### [Work to complete]
Find every line in the items below that contains the string "grace" and copy each of those lines.

### [Records shown]
◇ ◇ ◇ ◇ ◇

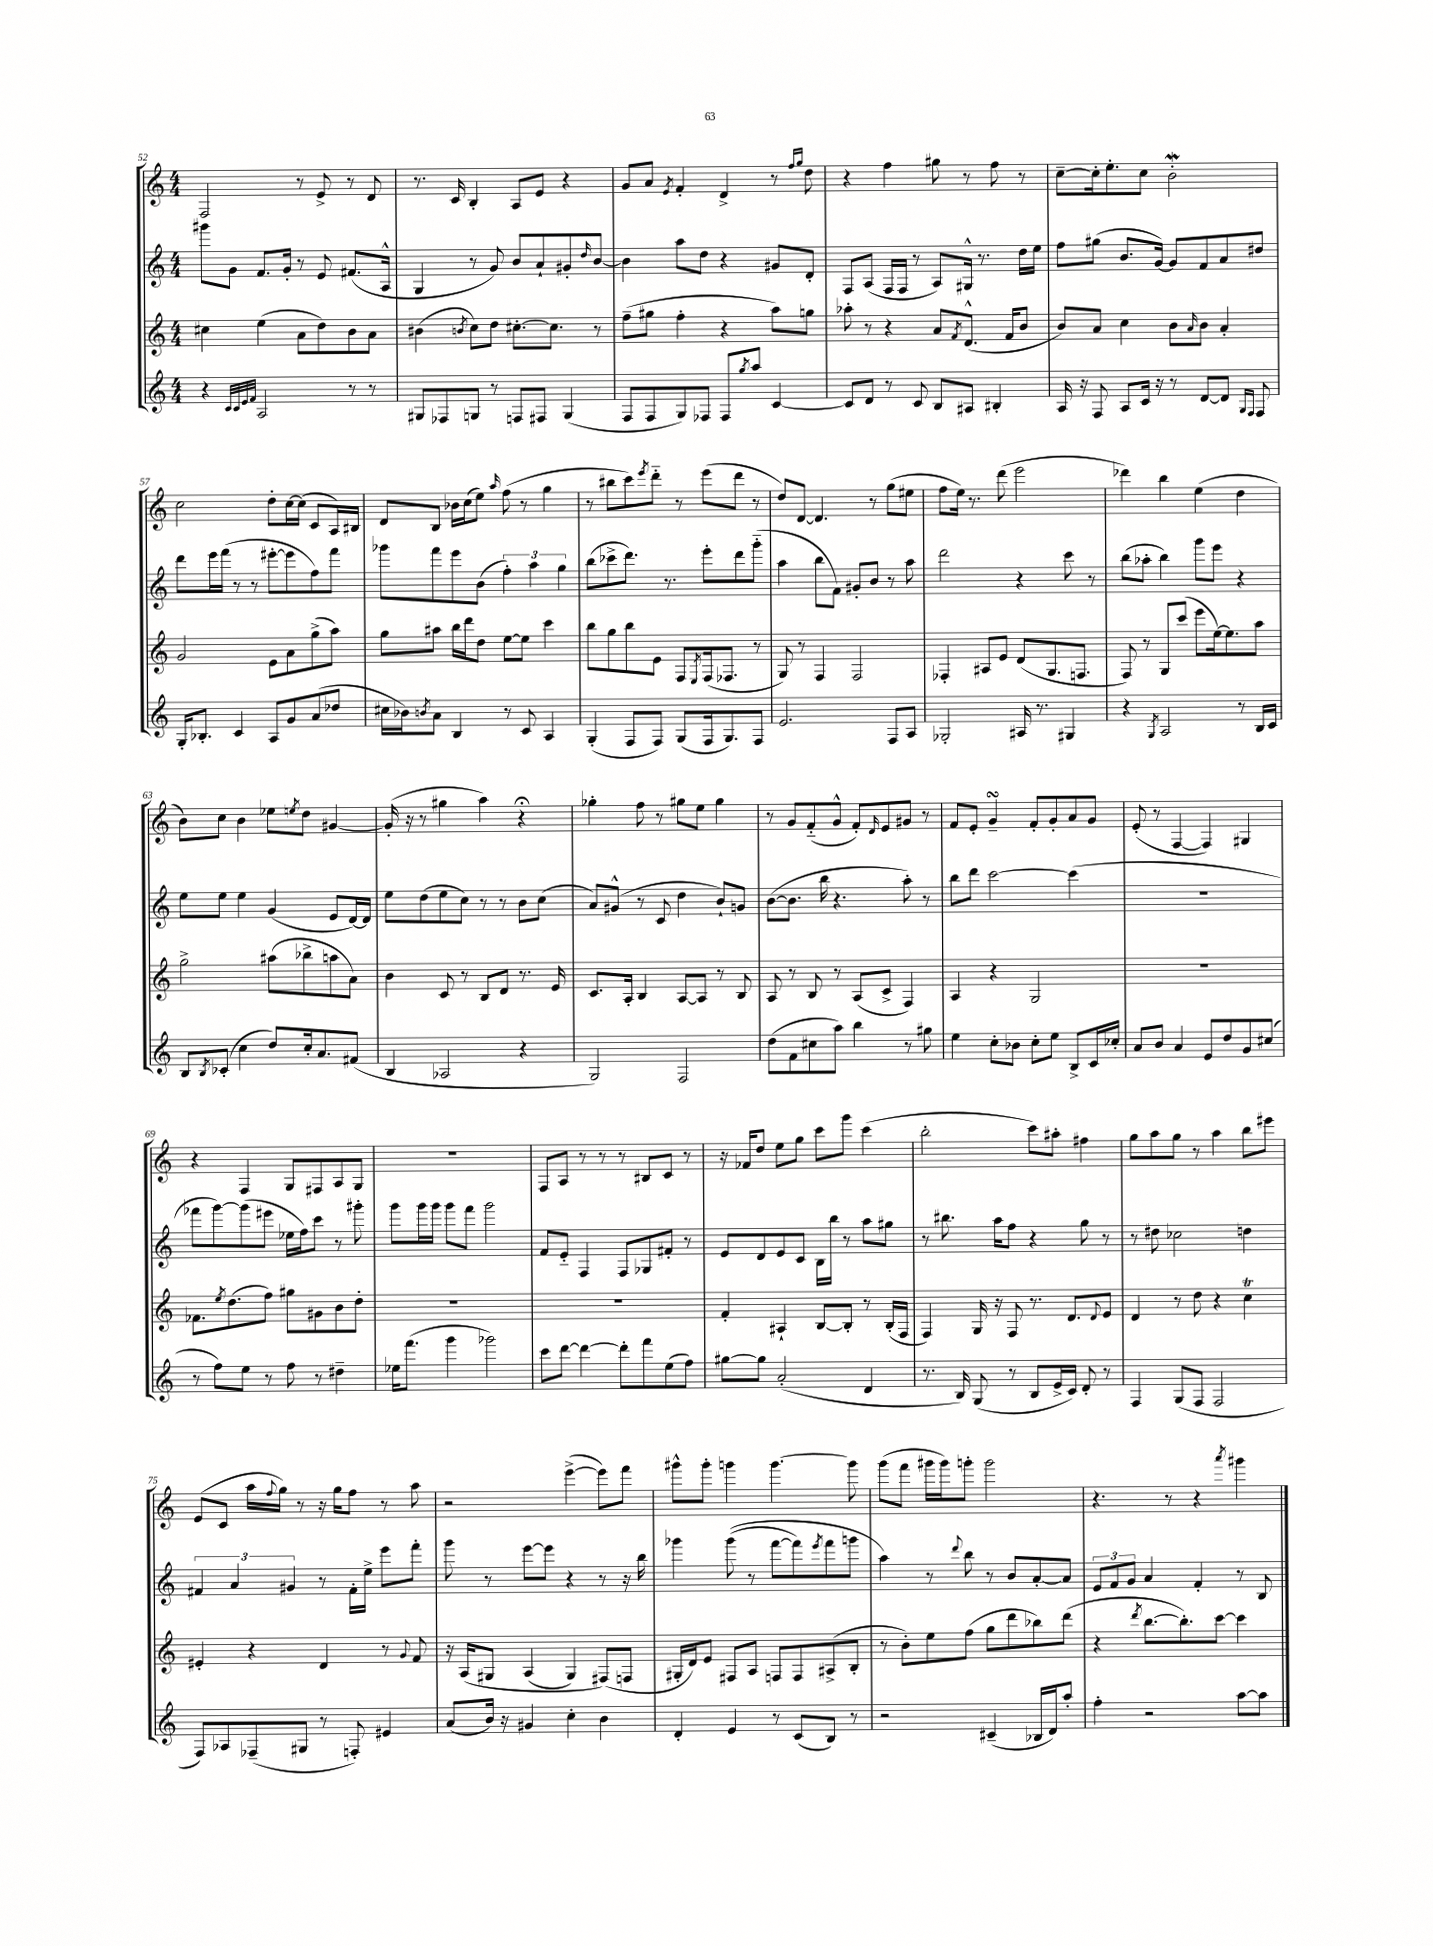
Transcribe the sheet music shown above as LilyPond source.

<<
\new StaffGroup <<
\new Staff = "s0" {
    \clef treble \key c \major \numericTimeSignature \time 4/4
    f2 r8 e'8-> r8 d'8 |
    r8. c'16 b4-. a8 e'8 r4 |
    g'8 a'8 \acciaccatura { e'8 } f'4-. d'4-> r8 \grace { f''16 g''16 } d''8 |
    r4 f''4 gis''8 r8 f''8 r8 |
    c''8~-- c''16-. e''8.-. c''8 b'2-.\mordent |
    c''2 d''8-. c''16~ c''16( c'8 a16) bis16 |
    d'8 b8 bes'16 c''16( e''8) \grace { a''16 } f''8( r8 g''4 |
    r8 bis''8 c'''8) \acciaccatura { e'''8 } d'''8-_ r8 e'''8( d'''8 r8 |
    d''8) d'8~ d'4. r8 g''8( eis''8 |
    f''8 e''16) r8. d'''8( e'''2 |
    des'''4) b''4 e''4( d''4 |
    b'8) c''8 b'4 ees''8 \acciaccatura { e''8 } d''8 gis'4~ |
    gis'16-.( r16 r8 gis''4 a''4) r4\fermata |
    ges''4-. f''8 r8 gis''8 e''8 gis''4 |
    r8 g'8 f'8-_( g'8-^ f'8-.) \grace { d'16 } e'8 gis'8 r8 |
    f'8 e'8-. g'4--\turn f'8-. g'8-. a'8 g'8 |
    e'8-.( r8 f4~ f4) gis4 |
    r4 f4 g8 fis8 a8 g8 |
    R1 |
    f8 a8 r8 r8 r8 bis8 c'8 r8 |
    r16 fes'16 d''8 e''8 g''8 c'''8 g'''8 c'''4( |
    b''2-. c'''8) ais''8-. fis''4 |
    g''8 a''8 g''8 r8 a''4 b''8 eis'''8 |
    e'8( c'8 a''16 \appoggiatura { f''8 } g''16) r8 r16 g''16 f''8 r8 a''8 |
    r2 e'''4~->( e'''8) f'''8 |
    gis'''8-^ gis'''8-. g'''4 g'''4.~ g'''8 |
    g'''8( f'''8 gis'''16 gis'''16) g'''8-. g'''2 |
    r4. r8 r4 \acciaccatura { a'''8 } gis'''4 \bar "|." |
}
\new Staff = "s1" {
    \clef treble \key c \major \numericTimeSignature \time 4/4
    gis'''8 g'8 f'8. g'16-. r8 e'8 fis'8.( a16-^ |
    g4 r8 g'8) b'8 a'8-! gis'8-. \grace { d''16 } b'8~ |
    b'4 a''8 d''8 r4 gis'8 d'8-. |
    f8 a8( f16 f16 r8 a8) gis16-^ r8. d''16 e''16 |
    f''8 gis''8( b'8. g'16~) g'8 f'8 a'8 dis''8 |
    d'''8 e'''16 f'''16( r8 r8 eis'''8~-. eis'''8 f''8) f'''8 |
    ges'''8 f'''8 e'''8 b'8( \tuplet 3/2 { f''4-.) a''4 g''4 } |
    b''8( ces'''8-> d'''8.) r8. e'''8-. d'''8 g'''8-_( |
    a''4 b''8 f'8) gis'8-. b'8 r8 a''8 |
    d'''2 r4 c'''8 r8 |
    b''8( aes''8-. b''4) g'''8 e'''8 r4 |
    e''8 e''8 e''4 g'4( e'8 d'16~) d'16 |
    e''8 d''8( e''8 c''8) r8 r8 b'8 c''8( |
    a'8) gis'8-^( r8 c'8 d''4 b'8-!) g'8 |
    b'8~( b'8. b''16 r4. a''8-.) r8 |
    b''8 d'''8 c'''2~ c'''4( |
    R1 |
    fes'''8 g'''8~) g'''8( eis'''8 ees''16 f''16) c'''8 r8 gis'''8-. |
    g'''8 g'''16 g'''16 g'''8 f'''8 g'''2 |
    f'8 e'8-_ f4 f8 ges8 fis'8-. r8 |
    e'8 d'8 e'8 c'8 b16 b''16 r8 a''8 gis''8 |
    r8 bis''8. a''16 f''8 r4 g''8 r8 |
    r8 dis''8 ces''2 d''4 |
    \tuplet 3/2 { fis'4 a'4 gis'4 } r8 fis'16-. e''16-> e'''8 f'''8-. |
    g'''8 r8 e'''8~ e'''8 r4 r8 r16 b''16 |
    ges'''4 ges'''8(\( r8 f'''8~ f'''8) \acciaccatura { e'''8 } f'''8 g'''8 |
    a''4\) r8 \appoggiatura { d'''8 } b''8 r8 b'8 a'8~-. a'8 |
    \tuplet 3/2 { e'8 f'8 g'8 } a'4 f'4-. r8 b8 \bar "|." |
}
\new Staff = "s2" {
    \clef treble \key c \major \numericTimeSignature \time 4/4
    cis''4 e''4( a'8 d''8) b'8 a'8 |
    bis'4( \acciaccatura { b'8 } c''8) d''8 cis''8.~-. cis''8. r8 |
    f''8--( gis''8 f''4-. r4 a''8) g''8 |
    aes''8-. r8 r4 a'8 \acciaccatura { f'8 } d'8.-^( f'16 b'8 |
    b'8) a'8 c''4 b'8 \grace { a'16 } b'8 a'4-. |
    g'2 e'8 a'8 g''8->( a''8) |
    g''8 ais''8 b''16 d'''16 d''8 e''8~ e''8 c'''4 |
    b''8 g''8 b''8 e'8 f8 \acciaccatura { e8 } f16( fes8. r8 |
    g8) r8 f4 f2 |
    fes4-. ais8 e'8 d'8( g8. f8. |
    f8) r8 g8 c'''8( e'''8 e''16~) e''8. a''8 |
    g''2-> ais''8( bes''8-> a''8 a'8) |
    b'4 c'8 r8 b8 d'8 r8. e'16 |
    c'8. a16-. b4 a8~ a8 r8 b8 |
    a8 r8 b8 r8 a8( c'8-> f4) |
    a4 r4 g2 |
    R1 |
    fes'8. \acciaccatura { e''8 } d''8.( f''8) gis''8 gis'8 b'8 d''8-. |
    R1 |
    R1 |
    f'4-. ais4-! b8~ b8-. r8 b16-.( f16 |
    f4) g16 r16 f8 r8. d'8. \appoggiatura { d'8 } e'8 |
    d'4 r8 d''8 r4 c''4\trill |
    eis'4-. r4 d'4 r8 \appoggiatura { g'8 } f'8 |
    r16 a16\( gis8 a4( gis4) fis8(\) f8 |
    gis16-. d'16) e'8 fis8 a8 f8 f8 ais8->( b8-. |
    r8 b'8-.) e''8 f''8( g''8 d'''8 bes''8) d'''8( |
    r4 \acciaccatura { d'''8 } b''8.~ b''8.-.) c'''8~ c'''4 \bar "|." |
}
\new Staff = "s3" {
    \clef treble \key c \major \numericTimeSignature \time 4/4
    r4 \grace { c'32 c'32 e'32 f'32 } a2 r8 r8 |
    gis8 fes8 g8 r8 f8 fis8 g4( |
    f8 f8 g8) fes8 fes8 \acciaccatura { g''8 } a''8 c'4~ |
    c'8 d'8 r8 c'8 b8 ais8 bis4-. |
    a16 r16 f8 a8 c'16 r16 r8 d'8~ d'8 \grace { g16 f16 } f8 |
    g16-. bes8.-. c'4 a8 g'8 a'8( des''8 |
    cis''16 bes'16) \acciaccatura { b'8 } a'8 b4 r8 c'8 a4 |
    g4-.( f8 f8) g8( f16 g8.) f8 |
    e'2. f8 a8 |
    ges2-. ais16 r8. gis4 |
    r4 \acciaccatura { g8 } a2 r8 b16 c'16 |
    b8 \acciaccatura { b8 } ces'8-.( c''4 d''8) c''16-. a'8. fis'8( |
    b4 aes2 r4 |
    g2) f2 |
    d''8( f'8 cis''8 a''8) b''4 r8 gis''8 |
    e''4 c''8-. bes'8 c''8-. e''8 b8-> c'16 ces''16-. |
    a'8 b'8 a'4 e'8 d''8 g'8 cis''8( |
    r8 f''8) e''8 r8 f''8 r8 dis''4-- |
    ees''16 f'''8.( g'''4 ges'''2) |
    c'''8 d'''8~ d'''4~ d'''8-. f'''8 e''8( f''8) |
    gis''8~ gis''8 a'2-.( d'4 |
    r8. b16) g8( r8 b8 e'16-> c'16) d'8-. r8 |
    f4 g8( f8 f2 |
    f8) aes8 fes8--( gis8 r8 f8-.) eis'4 |
    a'8( b'16) r16 gis'4 c''4-. b'4 |
    d'4-. e'4 r8 c'8( b8) r8 |
    r2 cis'4--( bes16 d'16) a''8-. |
    f''4-. r2 a''8~ a''8 \bar "|." |
}
>>
>>
\layout { \context { \Score currentBarNumber = #52 } }
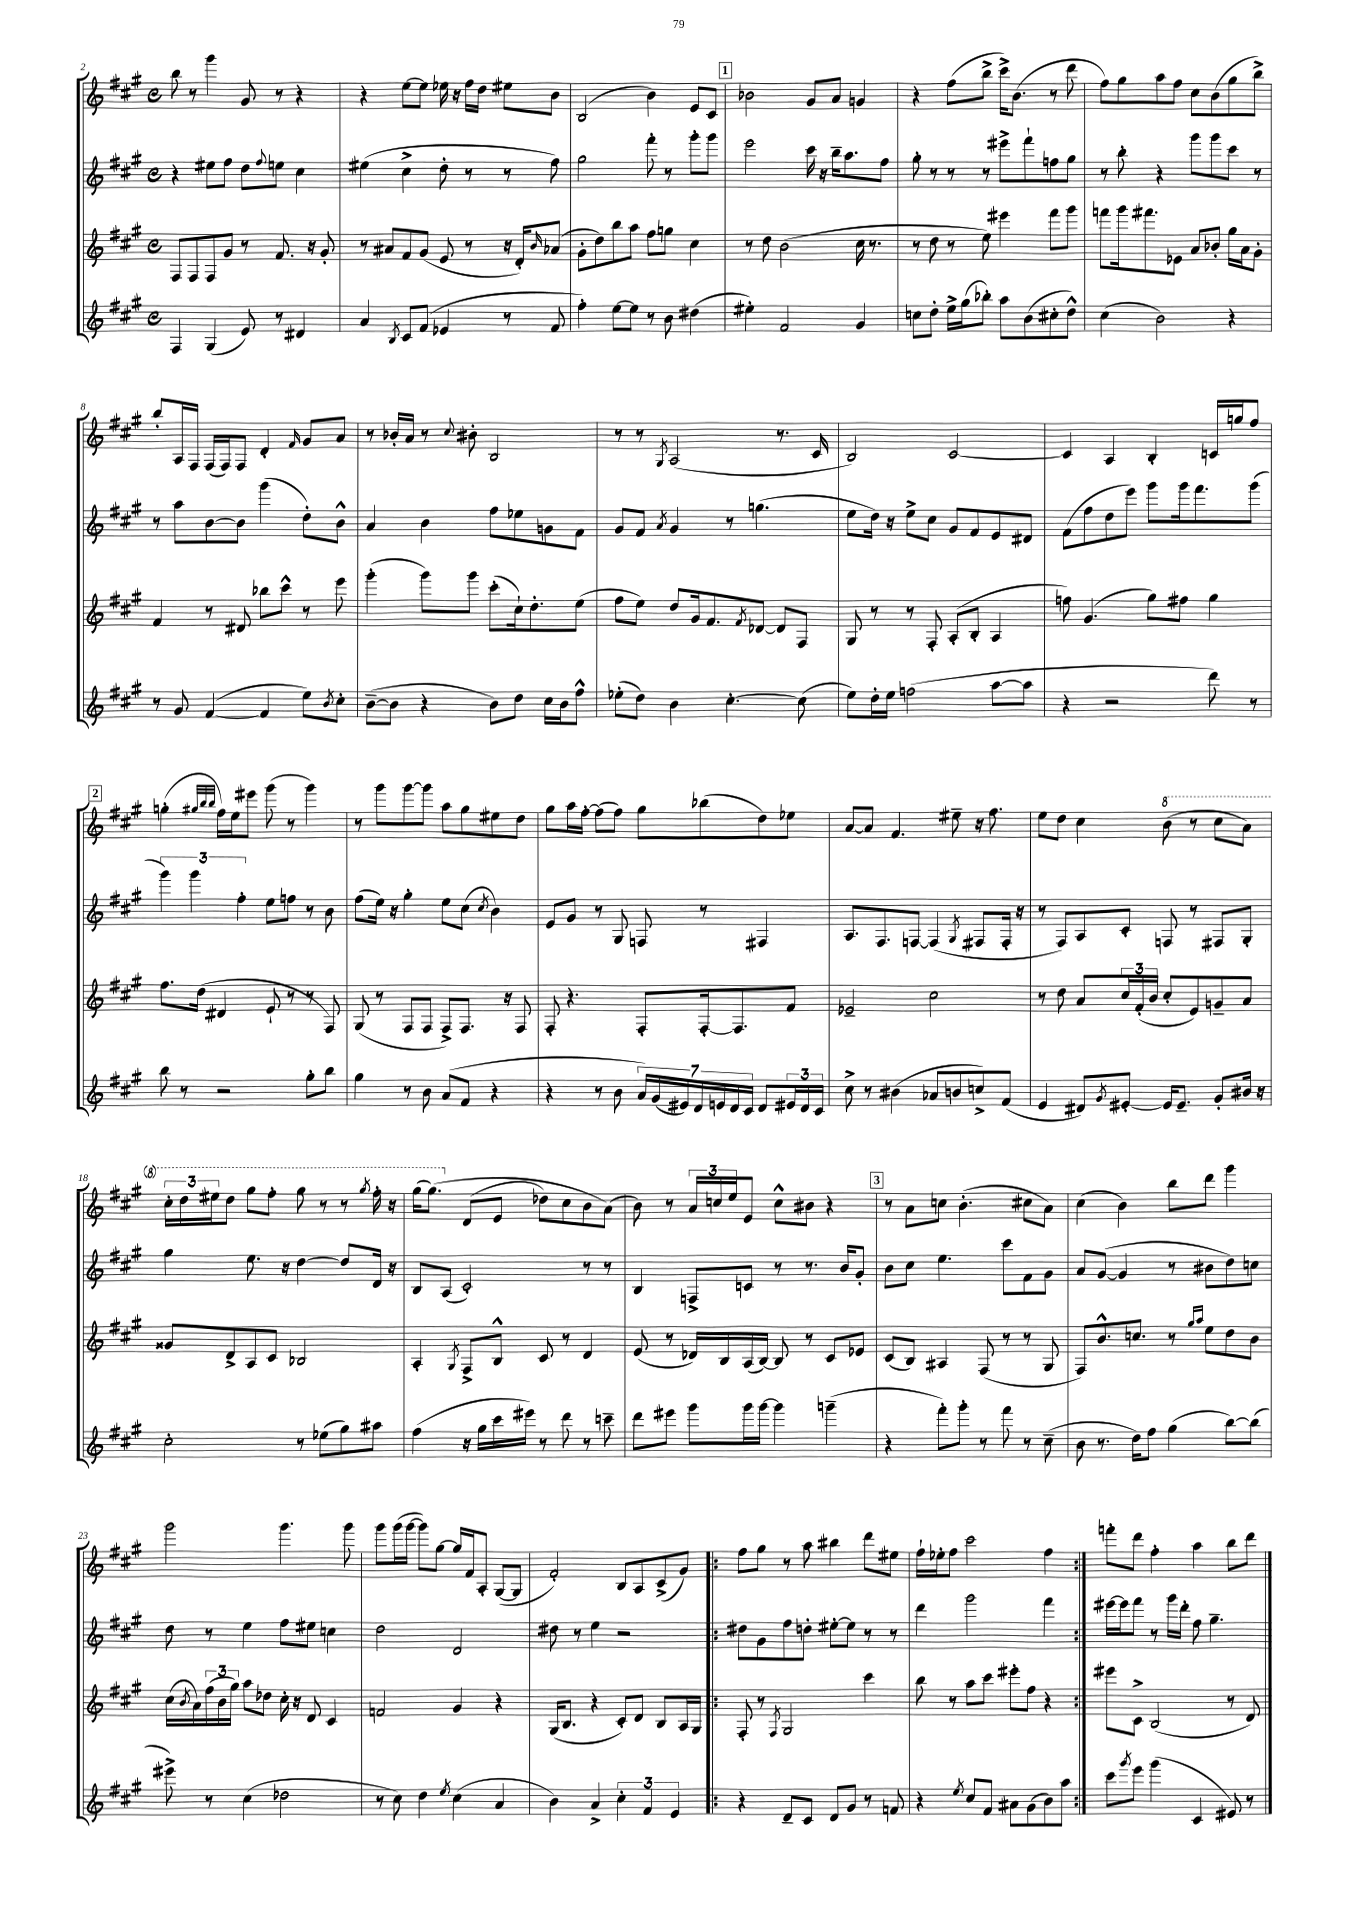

◇ ◇ ◇ ◇ ◇

### [Written answer]
    g'8 a'8 \acciaccatura { e'8 } f'4-. d'4-> r8 \grace { f''16 g''16 } d''8 |
    d'8 b8 bes'16 c''16( e''8) \grace { a''16 } f''8( r8 g''4 |
    r8 g'8 f'8-_( g'8-^ f'8-.) \grace { d'16 } e'8 gis'8 r8 |
    g4 r8 g'8) b'8 a'8-! gis'8-. \grace { d''16 } b'8~ |
    b'8) a'8 c''4 b'8 \grace { a'16 } b'8 a'4-. |
    r4 \grace { c'32 c'32 e'32 f'32 } a2 r8 r8 |
    a16 r16 f8 a8 c'16 r16 r8 d'8~ d'8 \grace { g16 f16 } f8 |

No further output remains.